_What this task involves:_ Could you please transcribe the data exactly, without the pictures?

_Scene images with change listings:_
__________

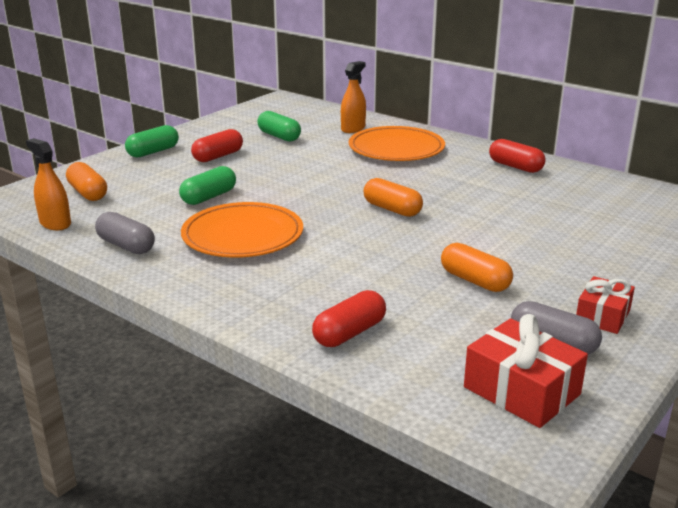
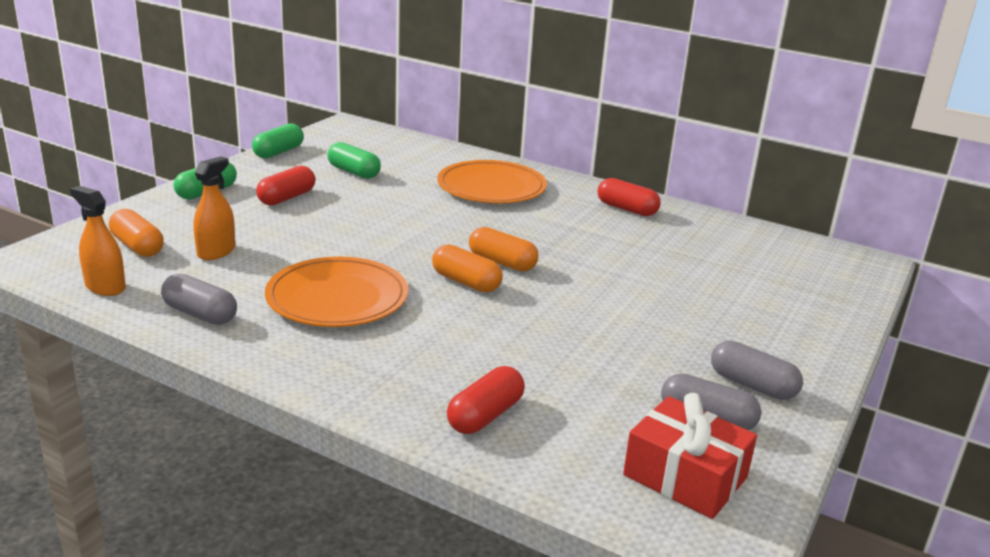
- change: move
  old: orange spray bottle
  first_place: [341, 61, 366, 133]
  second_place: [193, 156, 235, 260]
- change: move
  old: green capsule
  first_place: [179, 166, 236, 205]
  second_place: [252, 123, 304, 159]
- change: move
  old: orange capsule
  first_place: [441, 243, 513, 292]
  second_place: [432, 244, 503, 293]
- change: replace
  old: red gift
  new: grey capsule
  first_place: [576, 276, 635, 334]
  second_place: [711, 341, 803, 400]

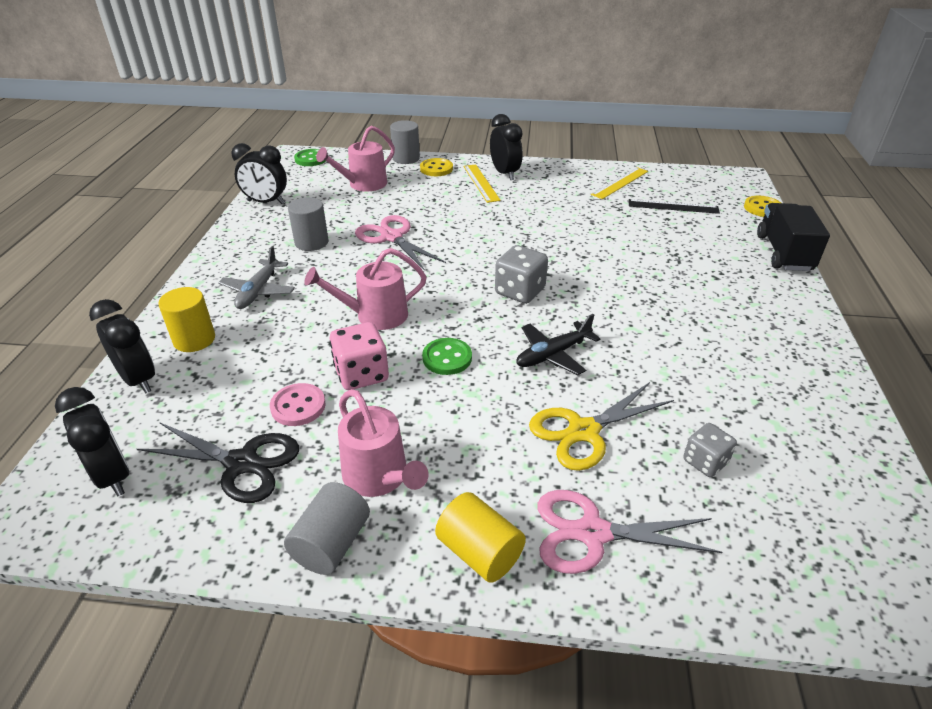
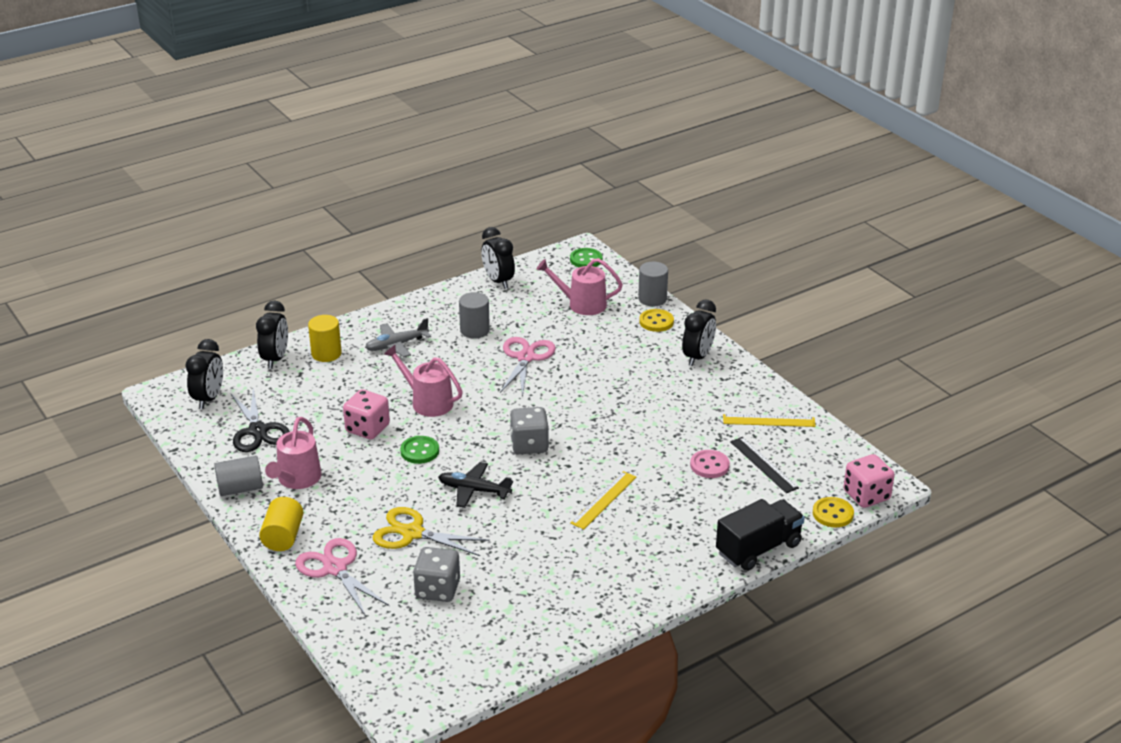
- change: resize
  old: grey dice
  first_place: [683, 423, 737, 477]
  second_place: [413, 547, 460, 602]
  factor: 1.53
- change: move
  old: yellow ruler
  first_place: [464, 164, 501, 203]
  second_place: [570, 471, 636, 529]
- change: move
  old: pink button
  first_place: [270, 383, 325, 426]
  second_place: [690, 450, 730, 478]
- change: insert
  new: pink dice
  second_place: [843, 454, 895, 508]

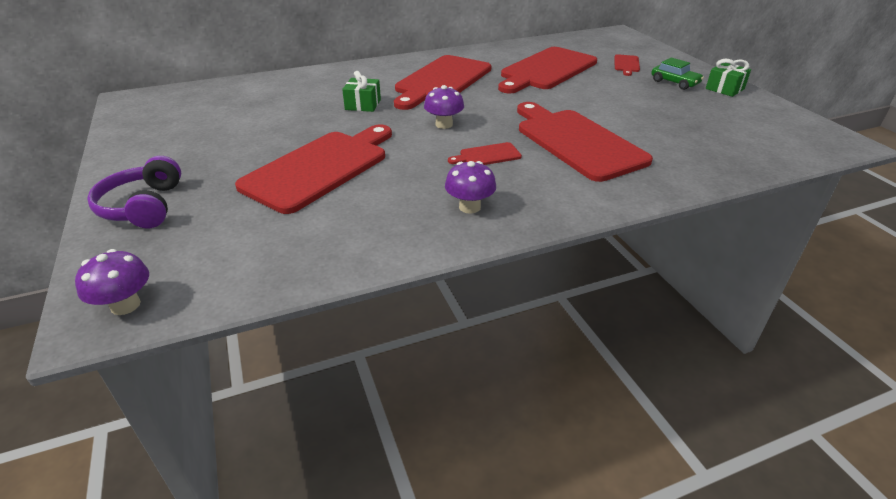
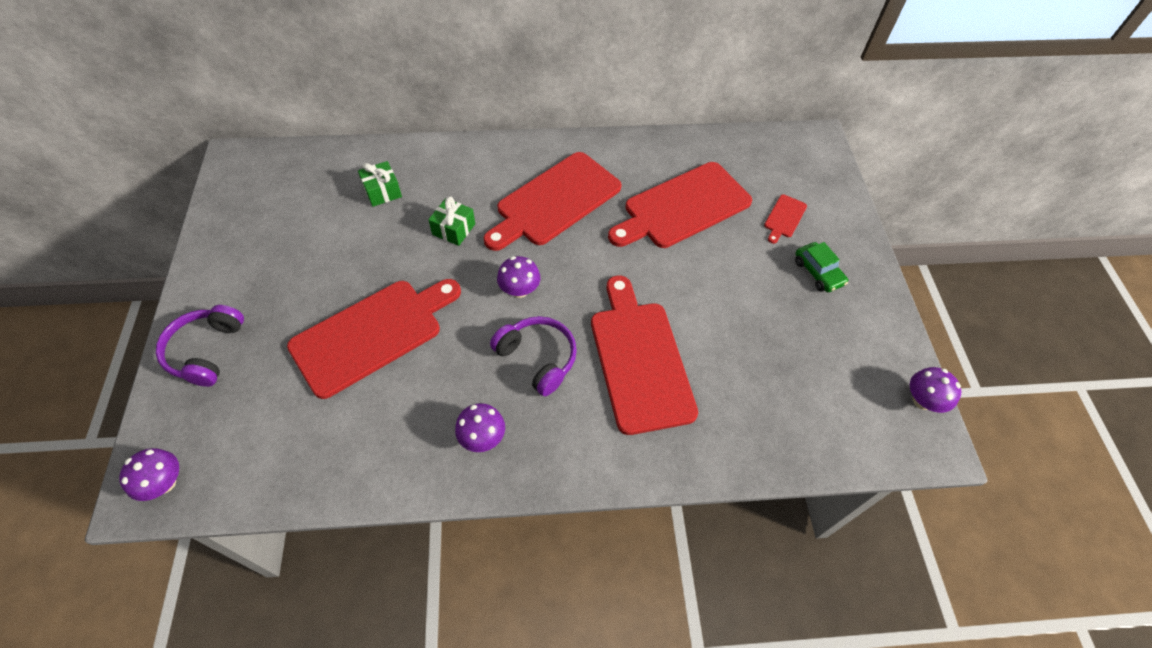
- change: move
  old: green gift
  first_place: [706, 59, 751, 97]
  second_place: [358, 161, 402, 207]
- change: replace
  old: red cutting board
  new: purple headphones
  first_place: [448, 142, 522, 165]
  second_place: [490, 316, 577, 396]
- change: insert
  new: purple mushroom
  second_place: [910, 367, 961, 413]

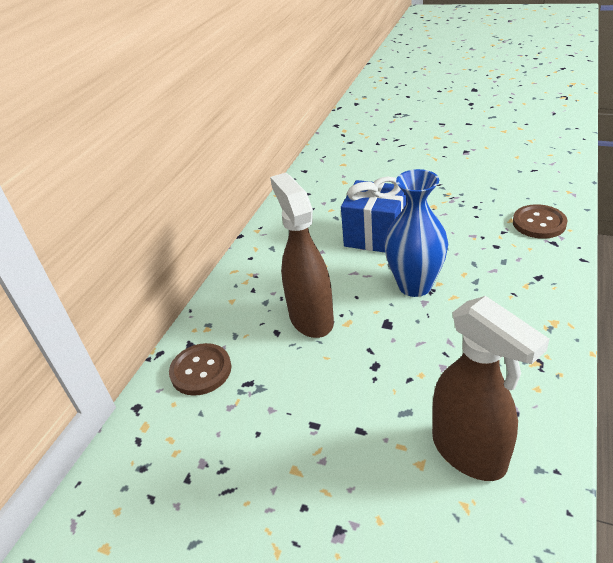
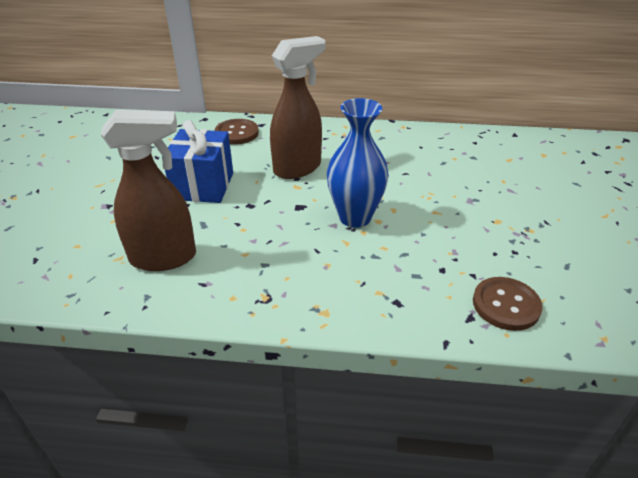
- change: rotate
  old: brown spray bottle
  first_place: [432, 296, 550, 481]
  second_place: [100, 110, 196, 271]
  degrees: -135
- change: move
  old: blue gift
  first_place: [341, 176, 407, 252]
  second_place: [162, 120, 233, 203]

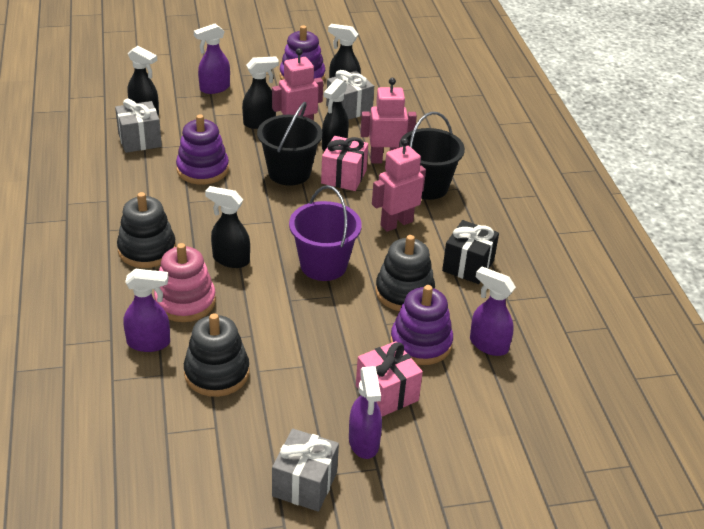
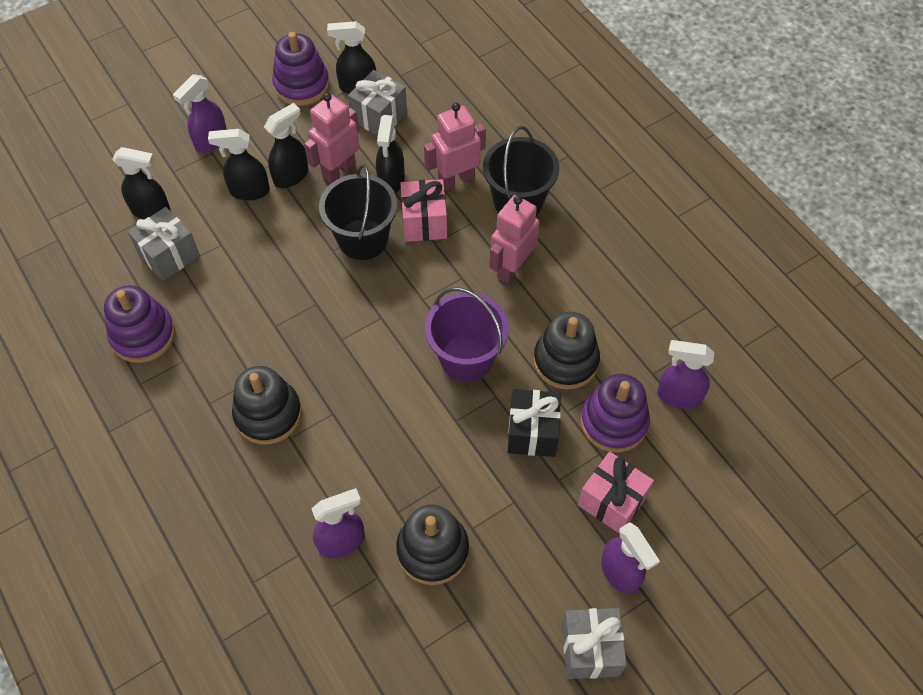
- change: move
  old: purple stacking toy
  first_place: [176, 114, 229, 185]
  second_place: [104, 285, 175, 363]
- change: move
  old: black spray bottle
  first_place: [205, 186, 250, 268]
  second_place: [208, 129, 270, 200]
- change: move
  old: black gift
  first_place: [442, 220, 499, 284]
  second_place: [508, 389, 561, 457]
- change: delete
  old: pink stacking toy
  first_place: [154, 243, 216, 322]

__________

_Your solution:_
- change: move
  old: orange spray bottle
  first_place: [341, 61, 366, 133]
  second_place: [193, 156, 235, 260]
- change: move
  old: green capsule
  first_place: [179, 166, 236, 205]
  second_place: [252, 123, 304, 159]
- change: move
  old: orange capsule
  first_place: [441, 243, 513, 292]
  second_place: [432, 244, 503, 293]
- change: replace
  old: red gift
  new: grey capsule
  first_place: [576, 276, 635, 334]
  second_place: [711, 341, 803, 400]

- change: resize
  old: grey dice
  first_place: [683, 423, 737, 477]
  second_place: [413, 547, 460, 602]
  factor: 1.53
- change: move
  old: yellow ruler
  first_place: [464, 164, 501, 203]
  second_place: [570, 471, 636, 529]
- change: move
  old: pink button
  first_place: [270, 383, 325, 426]
  second_place: [690, 450, 730, 478]
- change: insert
  new: pink dice
  second_place: [843, 454, 895, 508]

- change: move
  old: green gift
  first_place: [706, 59, 751, 97]
  second_place: [358, 161, 402, 207]
- change: replace
  old: red cutting board
  new: purple headphones
  first_place: [448, 142, 522, 165]
  second_place: [490, 316, 577, 396]
- change: insert
  new: purple mushroom
  second_place: [910, 367, 961, 413]

- change: rotate
  old: brown spray bottle
  first_place: [432, 296, 550, 481]
  second_place: [100, 110, 196, 271]
  degrees: -135
- change: move
  old: blue gift
  first_place: [341, 176, 407, 252]
  second_place: [162, 120, 233, 203]

- change: move
  old: purple stacking toy
  first_place: [176, 114, 229, 185]
  second_place: [104, 285, 175, 363]
- change: move
  old: black spray bottle
  first_place: [205, 186, 250, 268]
  second_place: [208, 129, 270, 200]
- change: move
  old: black gift
  first_place: [442, 220, 499, 284]
  second_place: [508, 389, 561, 457]
- change: delete
  old: pink stacking toy
  first_place: [154, 243, 216, 322]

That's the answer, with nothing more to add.